» **EXERCISE OBJECTIVE**: Only the pictures are to be left out; please reproduce everything else in the data exactly.
——
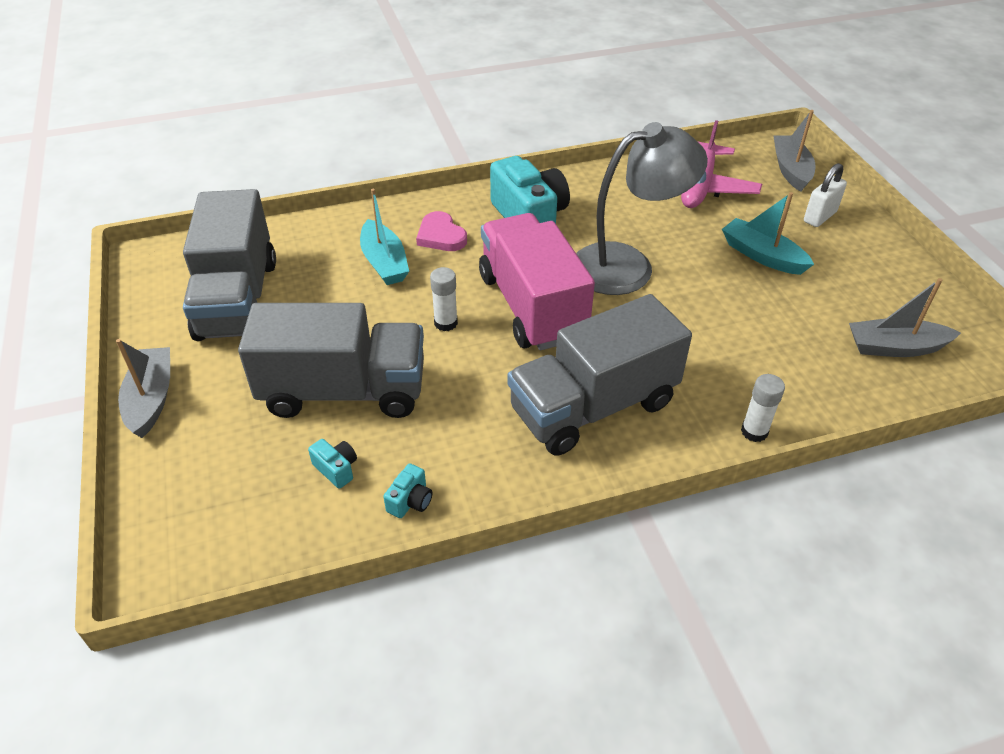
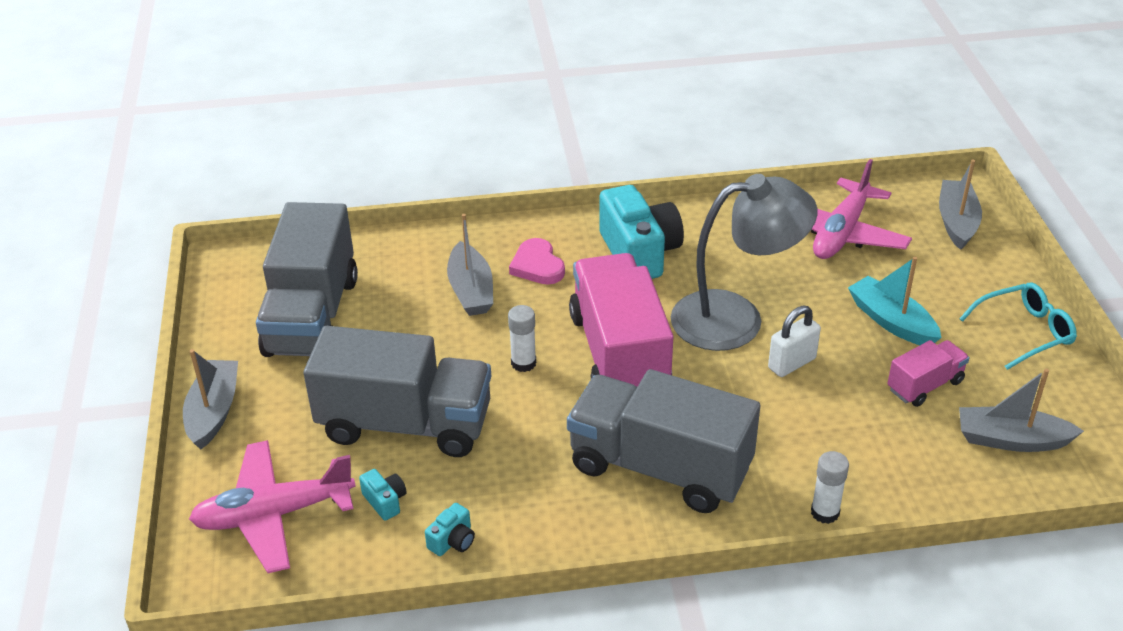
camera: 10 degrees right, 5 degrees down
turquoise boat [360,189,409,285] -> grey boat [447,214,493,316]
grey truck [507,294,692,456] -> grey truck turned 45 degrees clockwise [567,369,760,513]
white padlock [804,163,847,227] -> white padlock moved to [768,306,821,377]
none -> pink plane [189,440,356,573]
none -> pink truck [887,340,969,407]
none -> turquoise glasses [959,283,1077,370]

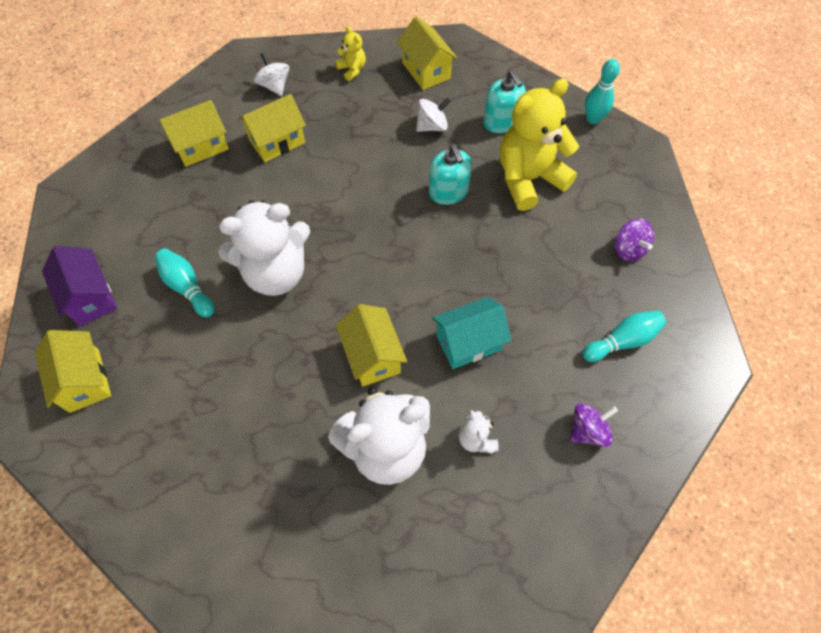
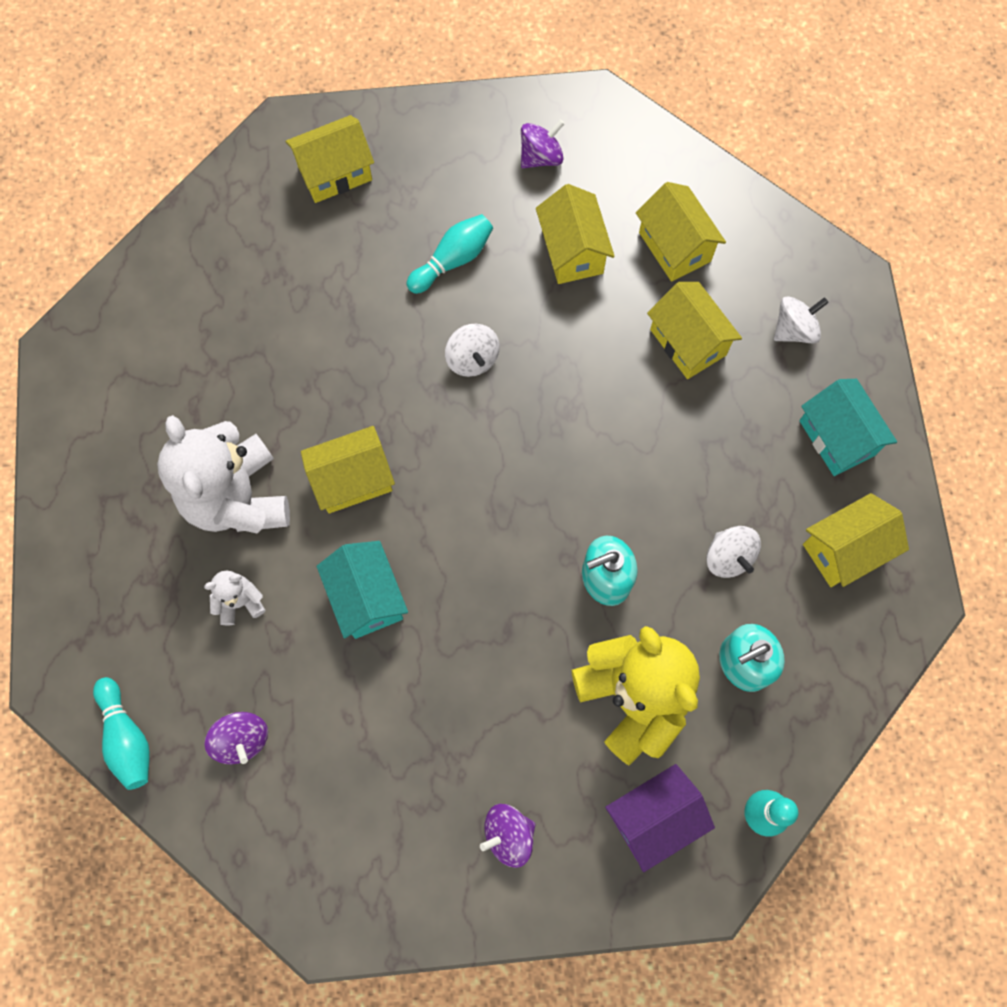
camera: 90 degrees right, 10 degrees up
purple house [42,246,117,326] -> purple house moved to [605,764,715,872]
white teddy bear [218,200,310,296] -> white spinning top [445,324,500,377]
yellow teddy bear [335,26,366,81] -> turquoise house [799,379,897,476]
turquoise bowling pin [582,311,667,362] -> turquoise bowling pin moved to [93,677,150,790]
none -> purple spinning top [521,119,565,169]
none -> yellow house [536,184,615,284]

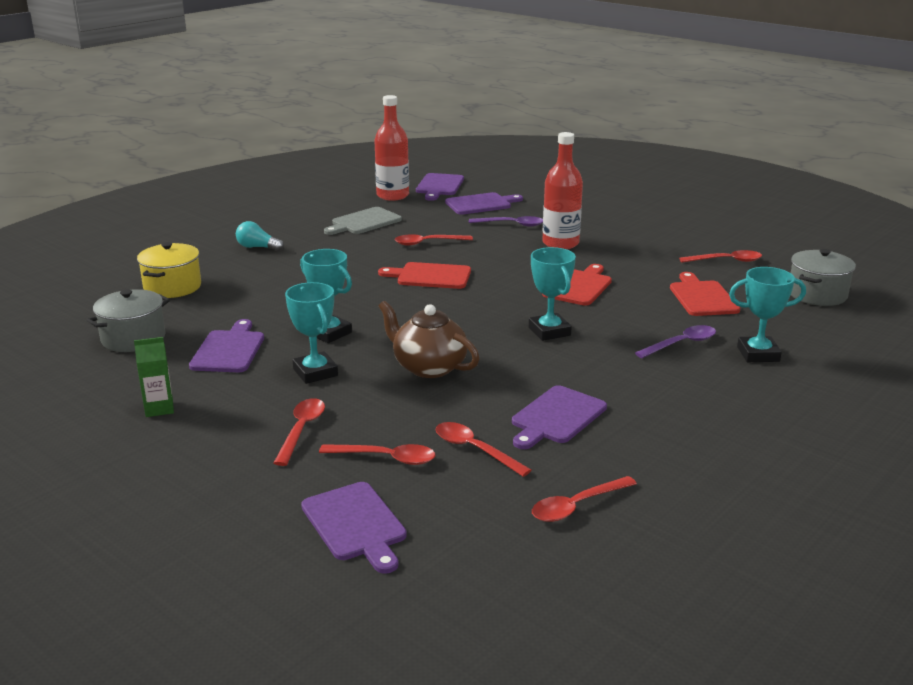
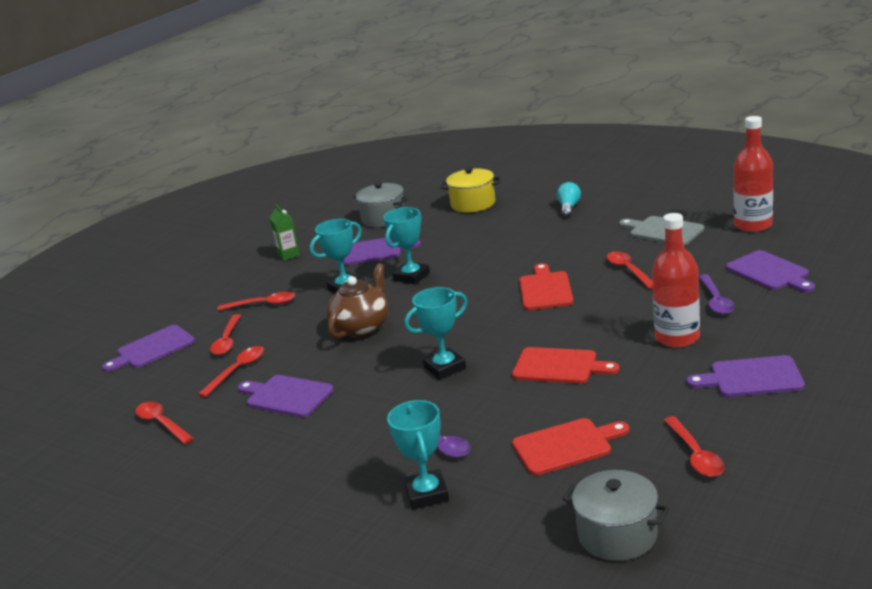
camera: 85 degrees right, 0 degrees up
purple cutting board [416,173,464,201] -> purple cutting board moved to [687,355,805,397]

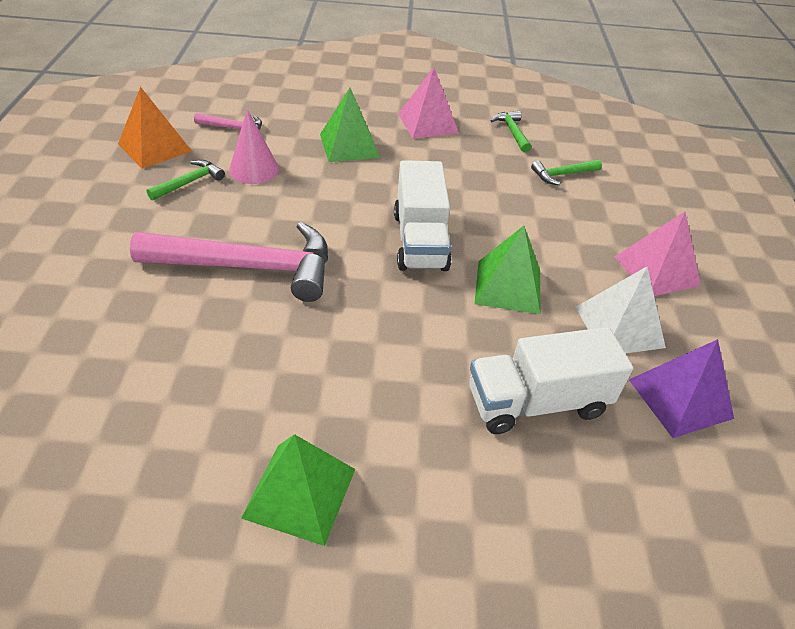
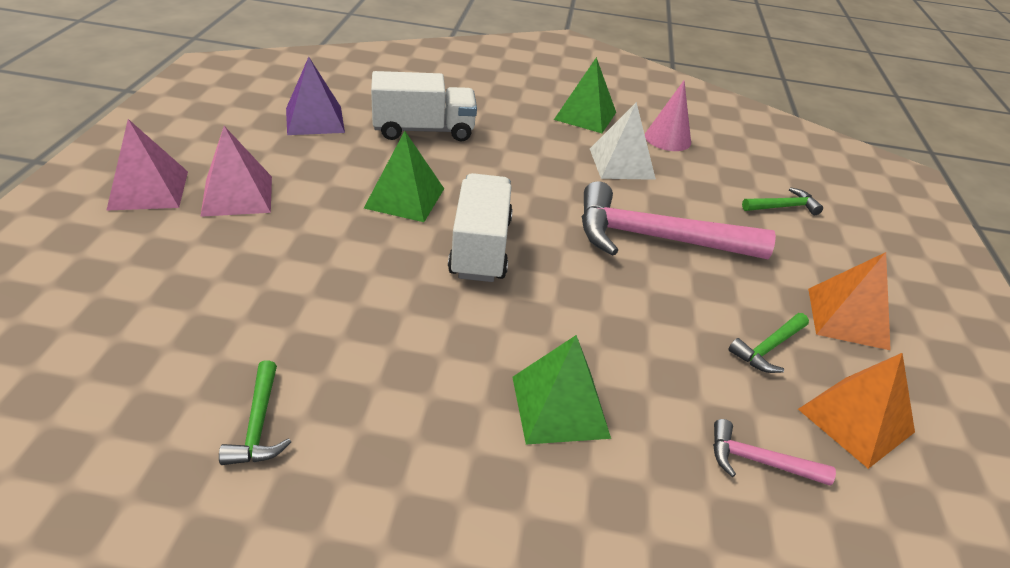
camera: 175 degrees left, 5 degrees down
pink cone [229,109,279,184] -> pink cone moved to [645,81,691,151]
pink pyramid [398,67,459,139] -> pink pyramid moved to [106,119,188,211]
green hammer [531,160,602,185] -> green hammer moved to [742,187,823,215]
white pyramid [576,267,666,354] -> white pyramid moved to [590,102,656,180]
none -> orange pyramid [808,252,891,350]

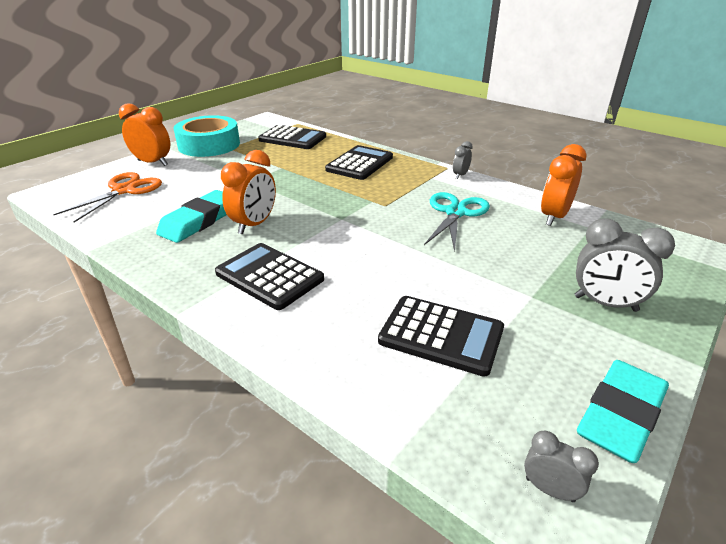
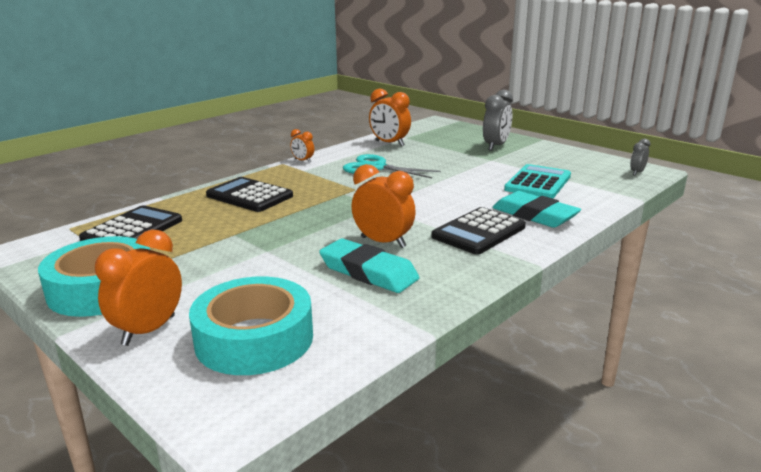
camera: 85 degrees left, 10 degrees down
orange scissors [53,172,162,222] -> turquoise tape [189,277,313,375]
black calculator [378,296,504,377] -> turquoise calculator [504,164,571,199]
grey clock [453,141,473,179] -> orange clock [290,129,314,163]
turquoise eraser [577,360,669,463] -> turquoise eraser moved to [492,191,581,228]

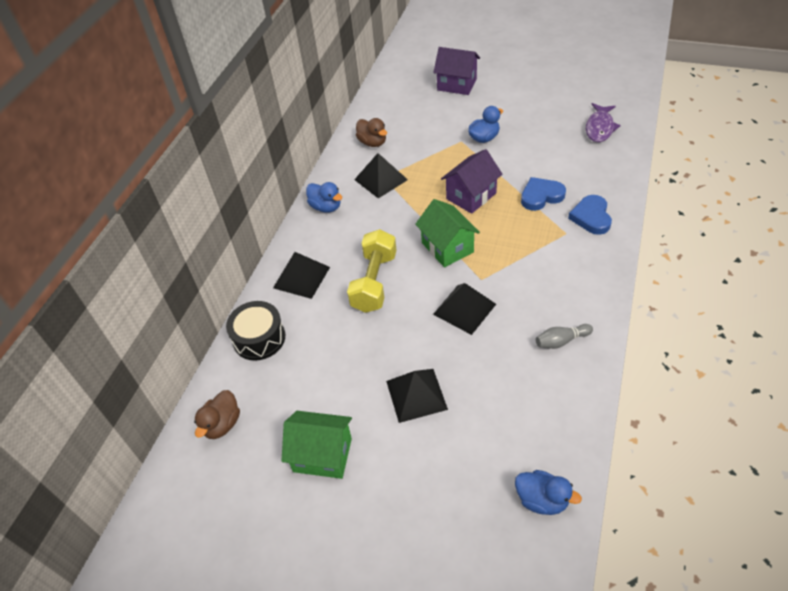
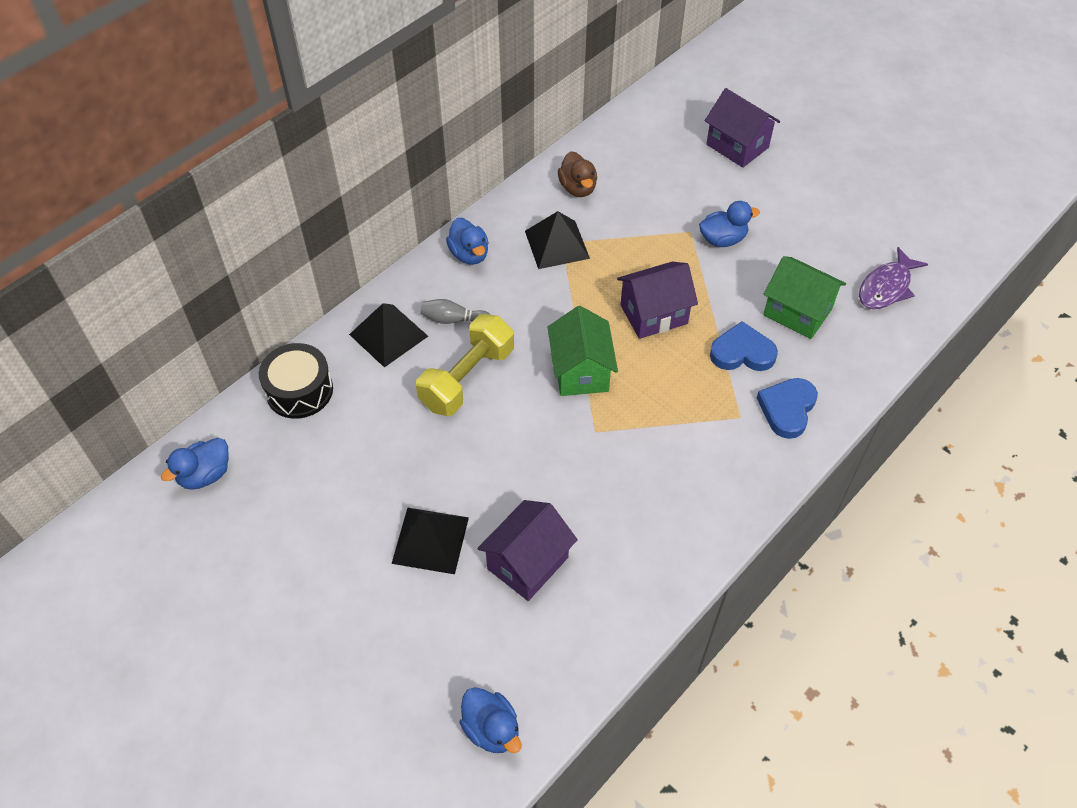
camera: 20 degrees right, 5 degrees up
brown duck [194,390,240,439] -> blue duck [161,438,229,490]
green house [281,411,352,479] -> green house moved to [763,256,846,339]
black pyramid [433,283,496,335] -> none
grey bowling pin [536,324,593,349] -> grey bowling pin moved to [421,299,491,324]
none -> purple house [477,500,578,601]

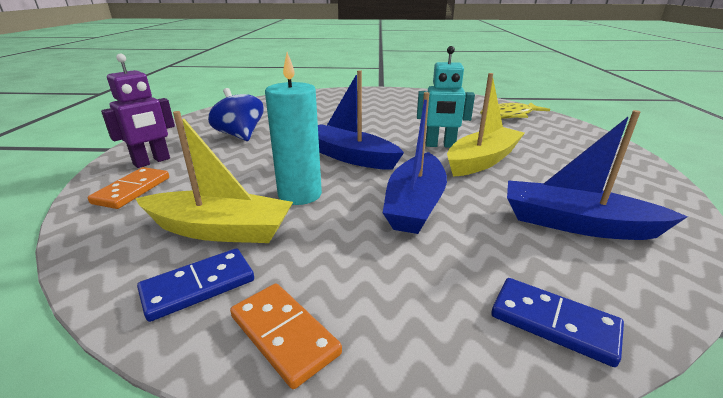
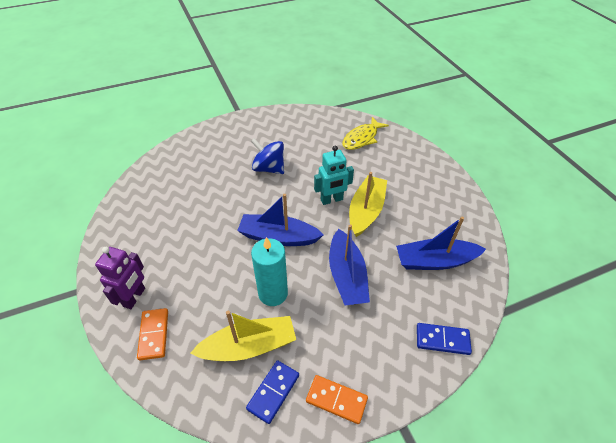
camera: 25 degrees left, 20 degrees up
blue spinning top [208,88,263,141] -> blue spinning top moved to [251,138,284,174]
——
» **SOLVED PROBLEM**:
camera: 10 degrees right, 5 degrees down
turquoise boat [360,189,409,285] -> grey boat [447,214,493,316]
grey truck [507,294,692,456] -> grey truck turned 45 degrees clockwise [567,369,760,513]
white padlock [804,163,847,227] -> white padlock moved to [768,306,821,377]
none -> pink plane [189,440,356,573]
none -> pink truck [887,340,969,407]
none -> turquoise glasses [959,283,1077,370]

camera: 90 degrees right, 10 degrees up
purple house [42,246,117,326] -> purple house moved to [605,764,715,872]
white teddy bear [218,200,310,296] -> white spinning top [445,324,500,377]
yellow teddy bear [335,26,366,81] -> turquoise house [799,379,897,476]
turquoise bowling pin [582,311,667,362] -> turquoise bowling pin moved to [93,677,150,790]
none -> purple spinning top [521,119,565,169]
none -> yellow house [536,184,615,284]

camera: 85 degrees right, 0 degrees up
purple cutting board [416,173,464,201] -> purple cutting board moved to [687,355,805,397]

camera: 175 degrees left, 5 degrees down
pink cone [229,109,279,184] -> pink cone moved to [645,81,691,151]
pink pyramid [398,67,459,139] -> pink pyramid moved to [106,119,188,211]
green hammer [531,160,602,185] -> green hammer moved to [742,187,823,215]
white pyramid [576,267,666,354] -> white pyramid moved to [590,102,656,180]
none -> orange pyramid [808,252,891,350]

camera: 85 degrees left, 10 degrees down
orange scissors [53,172,162,222] -> turquoise tape [189,277,313,375]
black calculator [378,296,504,377] -> turquoise calculator [504,164,571,199]
grey clock [453,141,473,179] -> orange clock [290,129,314,163]
turquoise eraser [577,360,669,463] -> turquoise eraser moved to [492,191,581,228]

camera: 20 degrees right, 5 degrees up
brown duck [194,390,240,439] -> blue duck [161,438,229,490]
green house [281,411,352,479] -> green house moved to [763,256,846,339]
black pyramid [433,283,496,335] -> none
grey bowling pin [536,324,593,349] -> grey bowling pin moved to [421,299,491,324]
none -> purple house [477,500,578,601]

camera: 25 degrees left, 20 degrees up
blue spinning top [208,88,263,141] -> blue spinning top moved to [251,138,284,174]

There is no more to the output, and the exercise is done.